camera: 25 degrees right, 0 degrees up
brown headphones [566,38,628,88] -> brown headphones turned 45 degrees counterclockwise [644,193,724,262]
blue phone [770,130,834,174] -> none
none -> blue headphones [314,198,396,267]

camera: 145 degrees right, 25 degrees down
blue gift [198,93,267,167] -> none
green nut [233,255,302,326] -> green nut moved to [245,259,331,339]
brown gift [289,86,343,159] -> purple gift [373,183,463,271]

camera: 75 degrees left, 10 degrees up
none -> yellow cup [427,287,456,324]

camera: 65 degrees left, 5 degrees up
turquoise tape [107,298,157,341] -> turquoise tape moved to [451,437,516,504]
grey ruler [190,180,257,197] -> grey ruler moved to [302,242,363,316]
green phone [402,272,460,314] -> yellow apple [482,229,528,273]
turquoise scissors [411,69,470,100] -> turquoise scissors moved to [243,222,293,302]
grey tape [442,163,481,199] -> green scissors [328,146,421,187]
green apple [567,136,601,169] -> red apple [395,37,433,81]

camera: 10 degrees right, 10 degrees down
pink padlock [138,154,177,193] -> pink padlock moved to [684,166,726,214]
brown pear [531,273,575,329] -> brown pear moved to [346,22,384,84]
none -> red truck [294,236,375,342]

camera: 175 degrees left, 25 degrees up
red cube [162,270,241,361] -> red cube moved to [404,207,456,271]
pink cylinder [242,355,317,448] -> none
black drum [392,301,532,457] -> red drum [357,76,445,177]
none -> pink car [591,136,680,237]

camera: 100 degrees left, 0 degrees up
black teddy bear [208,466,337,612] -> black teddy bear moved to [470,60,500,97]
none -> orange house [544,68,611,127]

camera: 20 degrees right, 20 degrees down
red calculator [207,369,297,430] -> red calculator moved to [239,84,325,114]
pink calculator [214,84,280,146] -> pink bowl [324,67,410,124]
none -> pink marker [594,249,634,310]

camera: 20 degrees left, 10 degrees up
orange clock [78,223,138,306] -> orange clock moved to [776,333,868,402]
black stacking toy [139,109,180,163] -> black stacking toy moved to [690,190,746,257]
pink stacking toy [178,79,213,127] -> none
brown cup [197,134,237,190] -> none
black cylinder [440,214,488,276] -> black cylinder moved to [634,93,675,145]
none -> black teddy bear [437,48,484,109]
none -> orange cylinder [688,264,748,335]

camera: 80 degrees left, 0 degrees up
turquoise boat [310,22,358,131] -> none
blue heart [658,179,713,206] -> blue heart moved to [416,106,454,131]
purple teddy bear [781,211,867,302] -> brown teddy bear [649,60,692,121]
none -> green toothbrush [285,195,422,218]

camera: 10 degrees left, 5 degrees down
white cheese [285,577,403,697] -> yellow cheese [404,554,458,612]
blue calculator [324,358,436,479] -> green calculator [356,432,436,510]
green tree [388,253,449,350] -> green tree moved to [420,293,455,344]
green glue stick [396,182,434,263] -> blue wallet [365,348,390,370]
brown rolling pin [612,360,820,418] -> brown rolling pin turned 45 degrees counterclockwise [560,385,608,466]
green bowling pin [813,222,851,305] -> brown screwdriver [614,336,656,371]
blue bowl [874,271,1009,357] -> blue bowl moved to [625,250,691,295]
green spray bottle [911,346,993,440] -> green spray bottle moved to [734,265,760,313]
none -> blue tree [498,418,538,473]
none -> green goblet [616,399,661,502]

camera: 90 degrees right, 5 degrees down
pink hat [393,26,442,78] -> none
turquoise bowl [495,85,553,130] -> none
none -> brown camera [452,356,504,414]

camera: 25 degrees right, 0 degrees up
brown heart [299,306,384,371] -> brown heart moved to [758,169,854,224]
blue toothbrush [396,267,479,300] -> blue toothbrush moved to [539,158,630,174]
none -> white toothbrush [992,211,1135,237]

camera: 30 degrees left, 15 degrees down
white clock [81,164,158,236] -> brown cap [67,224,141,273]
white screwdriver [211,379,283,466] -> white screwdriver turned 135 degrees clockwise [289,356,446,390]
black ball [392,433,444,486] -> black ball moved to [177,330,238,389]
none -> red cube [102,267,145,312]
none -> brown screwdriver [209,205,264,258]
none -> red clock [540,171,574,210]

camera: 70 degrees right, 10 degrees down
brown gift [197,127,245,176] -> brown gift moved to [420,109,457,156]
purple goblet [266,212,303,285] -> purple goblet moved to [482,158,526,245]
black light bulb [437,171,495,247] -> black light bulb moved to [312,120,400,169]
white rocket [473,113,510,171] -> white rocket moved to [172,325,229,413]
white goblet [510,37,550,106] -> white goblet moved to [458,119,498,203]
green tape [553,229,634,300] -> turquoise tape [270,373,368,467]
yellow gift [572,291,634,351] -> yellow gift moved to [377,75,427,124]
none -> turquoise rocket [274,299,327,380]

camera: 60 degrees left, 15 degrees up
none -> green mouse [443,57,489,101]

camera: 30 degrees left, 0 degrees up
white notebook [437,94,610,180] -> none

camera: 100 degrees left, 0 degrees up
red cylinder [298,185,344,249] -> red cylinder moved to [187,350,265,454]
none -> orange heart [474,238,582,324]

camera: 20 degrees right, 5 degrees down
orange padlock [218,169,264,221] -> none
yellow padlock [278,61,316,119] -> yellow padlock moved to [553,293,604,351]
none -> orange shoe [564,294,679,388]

....

**Task requirements**
If a line in the data above holds the string "screwdriver", report that line.

**Output for this exercise**
green bowling pin [813,222,851,305] -> brown screwdriver [614,336,656,371]
white screwdriver [211,379,283,466] -> white screwdriver turned 135 degrees clockwise [289,356,446,390]
none -> brown screwdriver [209,205,264,258]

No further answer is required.